Object correspondence data

[Start of section]

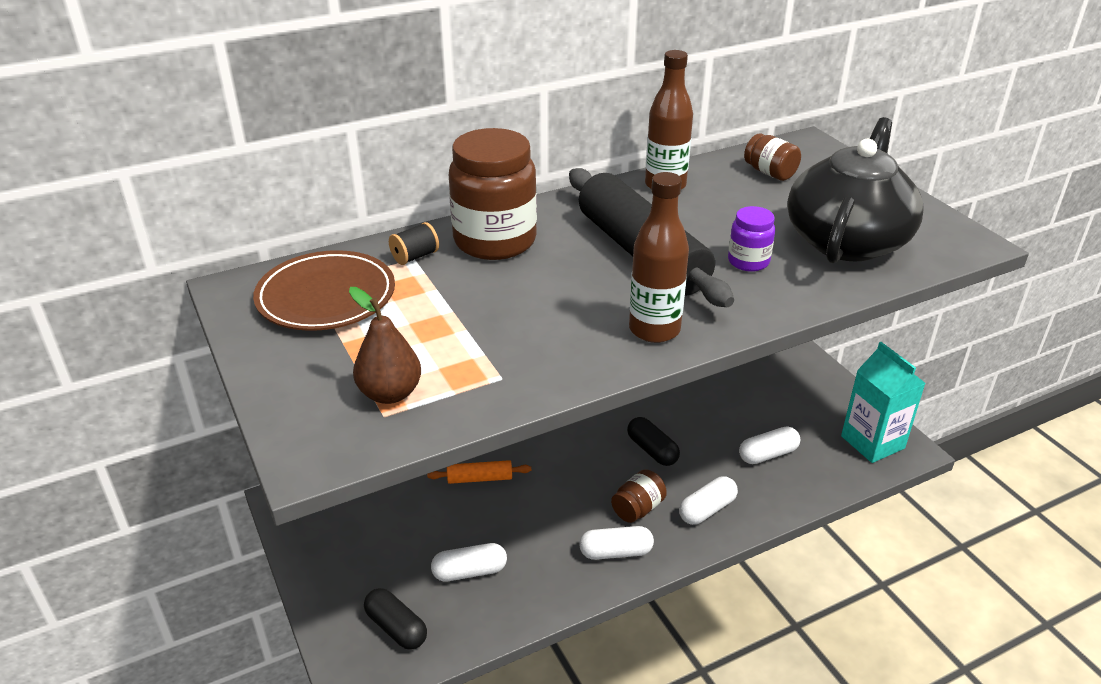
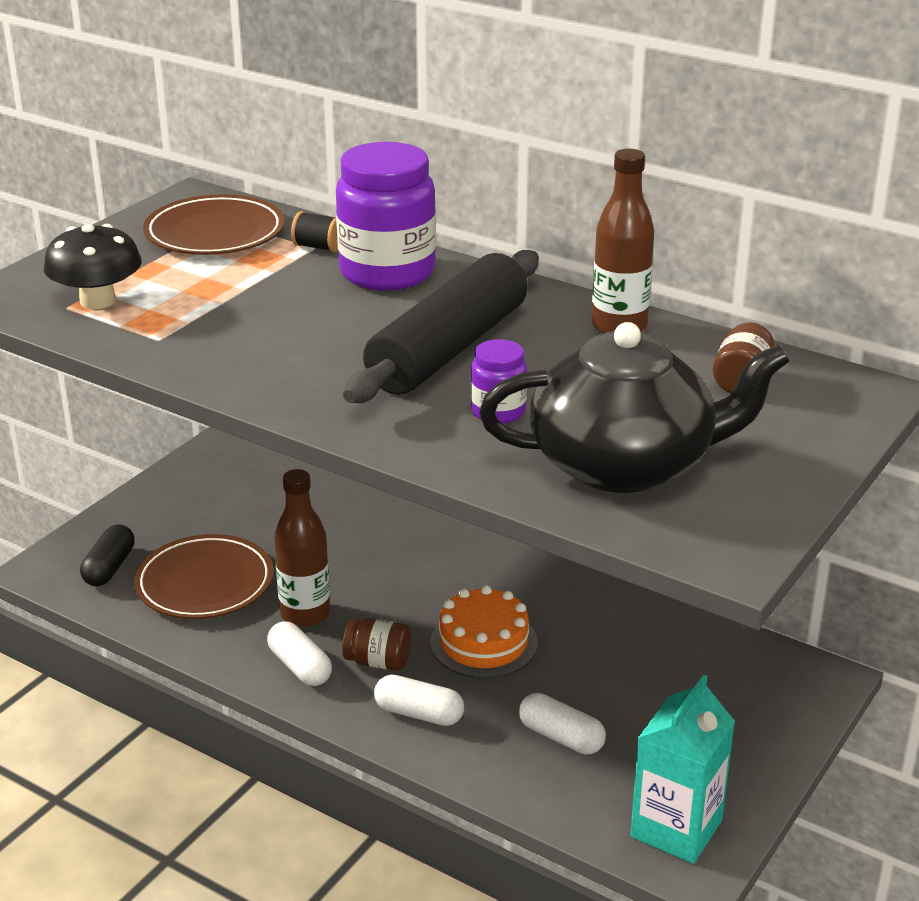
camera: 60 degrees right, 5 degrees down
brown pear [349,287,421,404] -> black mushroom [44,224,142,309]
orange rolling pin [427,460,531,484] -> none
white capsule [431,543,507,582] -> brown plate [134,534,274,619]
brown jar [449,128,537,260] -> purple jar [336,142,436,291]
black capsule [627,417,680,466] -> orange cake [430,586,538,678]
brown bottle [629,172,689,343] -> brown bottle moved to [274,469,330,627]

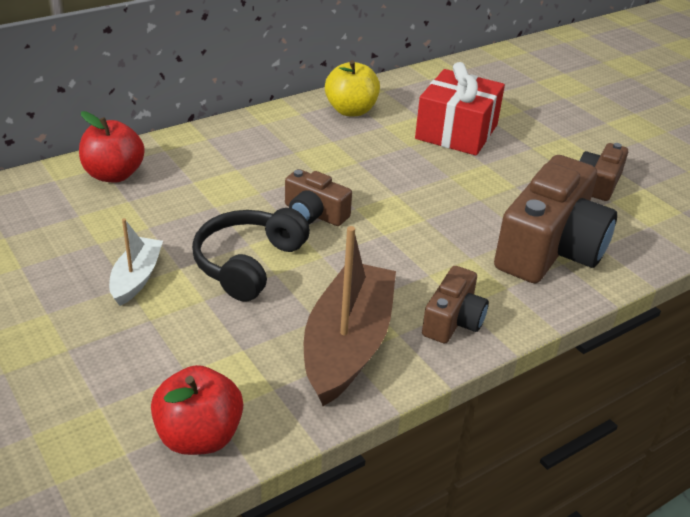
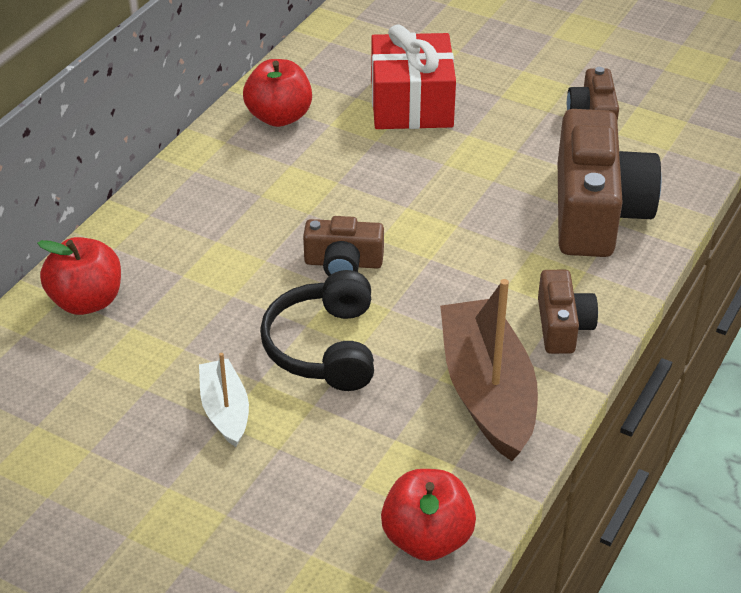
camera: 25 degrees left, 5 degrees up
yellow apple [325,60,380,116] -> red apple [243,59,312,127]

[End of section]

REQUIRED WORK –
Needed here is only the span from the line with "white capsule [431,543,507,582]" through the last line of the entries, copied exactly with both ends and without pictures.

EXPECTED ANSWER –
white capsule [431,543,507,582] -> brown plate [134,534,274,619]
brown jar [449,128,537,260] -> purple jar [336,142,436,291]
black capsule [627,417,680,466] -> orange cake [430,586,538,678]
brown bottle [629,172,689,343] -> brown bottle moved to [274,469,330,627]

camera: 25 degrees left, 5 degrees up
yellow apple [325,60,380,116] -> red apple [243,59,312,127]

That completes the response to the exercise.